ENTRIES PROVIDED

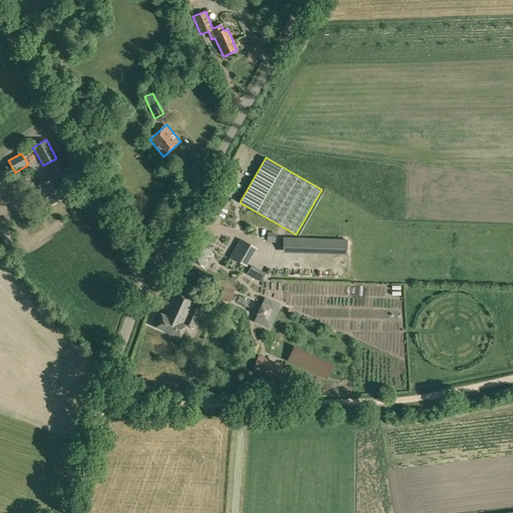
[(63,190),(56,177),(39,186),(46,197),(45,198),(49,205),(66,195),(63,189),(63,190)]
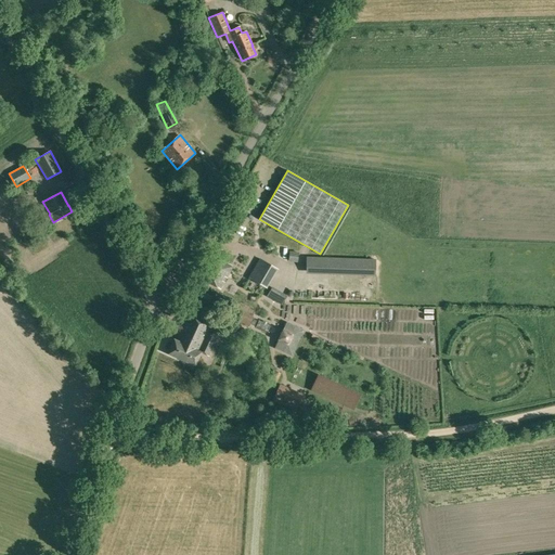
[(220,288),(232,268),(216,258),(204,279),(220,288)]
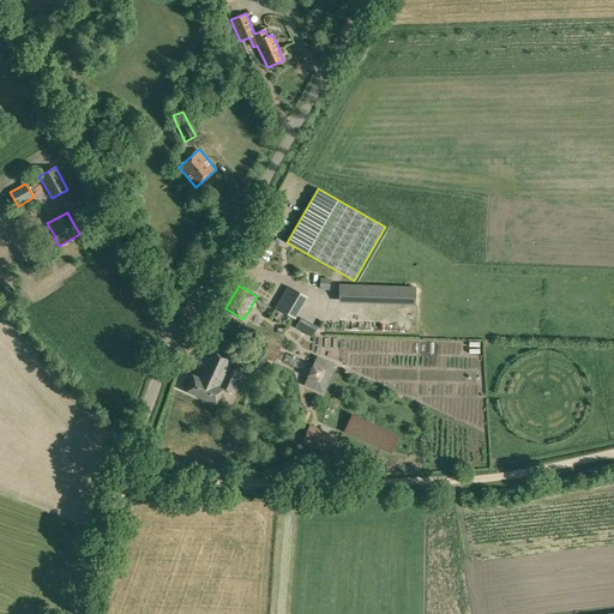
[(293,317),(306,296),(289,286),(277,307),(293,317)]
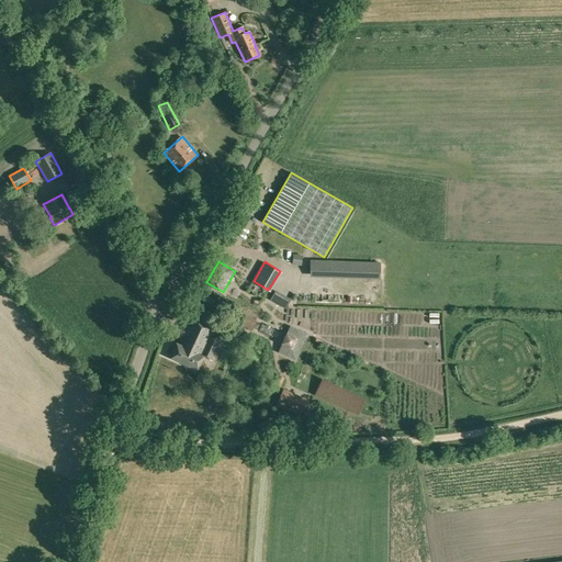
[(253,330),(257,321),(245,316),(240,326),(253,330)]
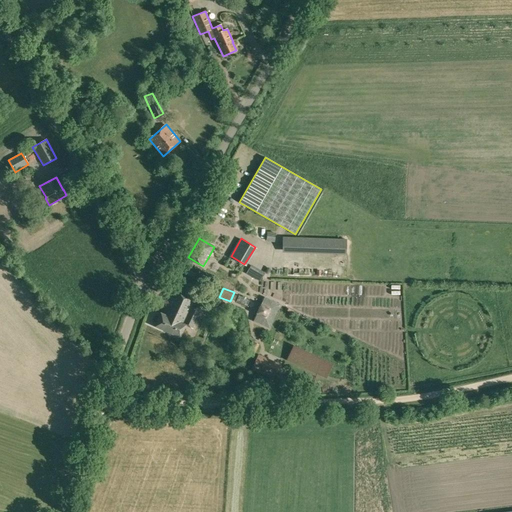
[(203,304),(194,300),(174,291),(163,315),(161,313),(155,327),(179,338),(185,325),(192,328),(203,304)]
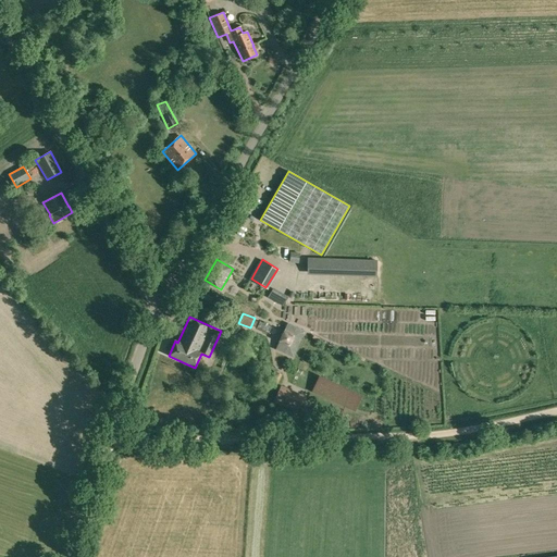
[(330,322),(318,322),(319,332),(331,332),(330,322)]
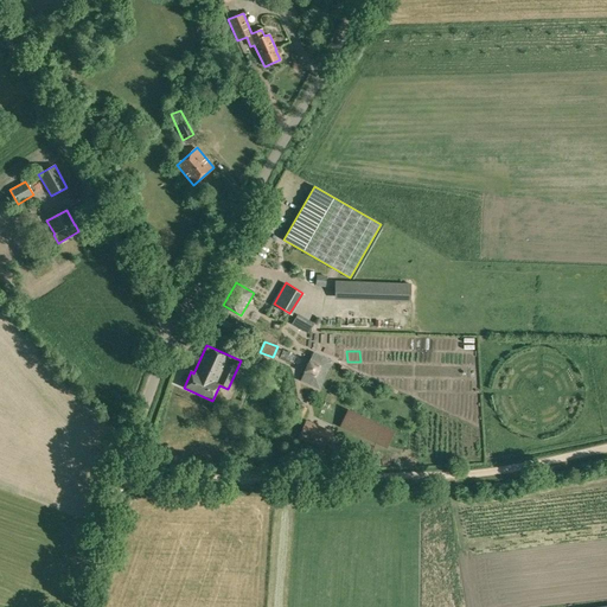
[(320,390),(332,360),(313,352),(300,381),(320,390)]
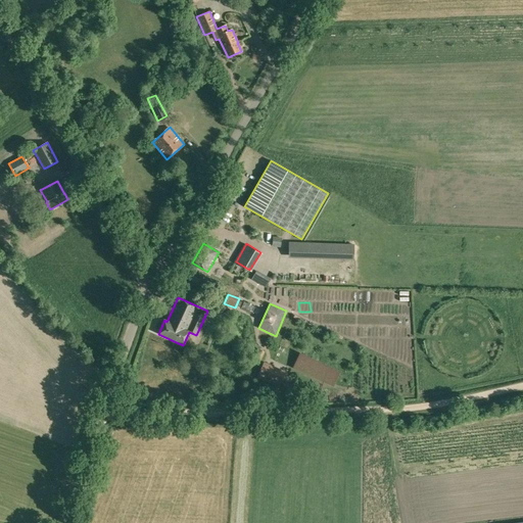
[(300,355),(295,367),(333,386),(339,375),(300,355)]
...
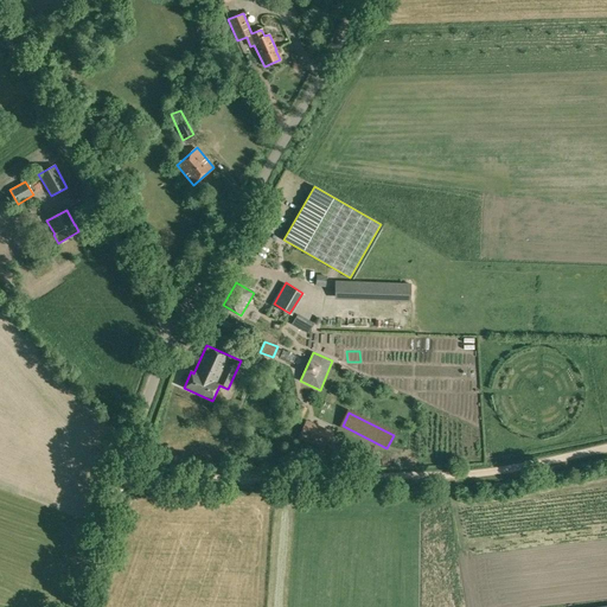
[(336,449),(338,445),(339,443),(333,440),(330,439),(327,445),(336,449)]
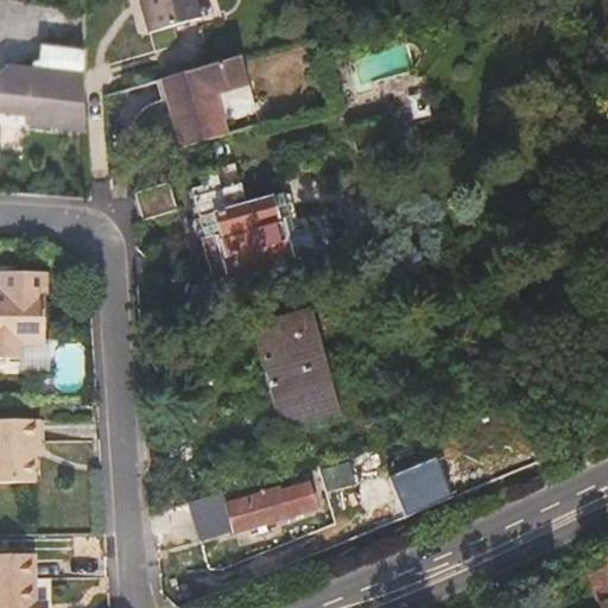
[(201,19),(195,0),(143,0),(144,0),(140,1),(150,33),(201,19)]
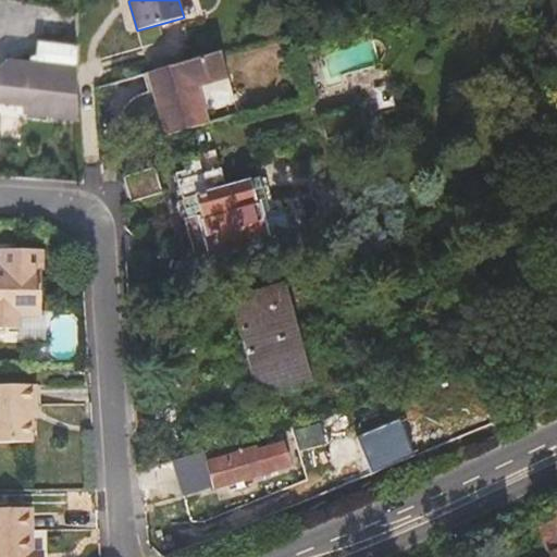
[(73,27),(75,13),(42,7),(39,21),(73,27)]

TASK DIRECTIONS
For this exercise, reproduce exactly the lines of the records above from the one with "[(201,19),(195,0),(143,0),(144,0),(140,1),(150,33),(201,19)]" up to and including the one with "[(73,27),(75,13),(42,7),(39,21),(73,27)]", without pictures.

EXPECTED ANSWER
[(201,19),(195,0),(143,0),(144,0),(140,1),(150,33),(201,19)]
[(73,27),(75,13),(42,7),(39,21),(73,27)]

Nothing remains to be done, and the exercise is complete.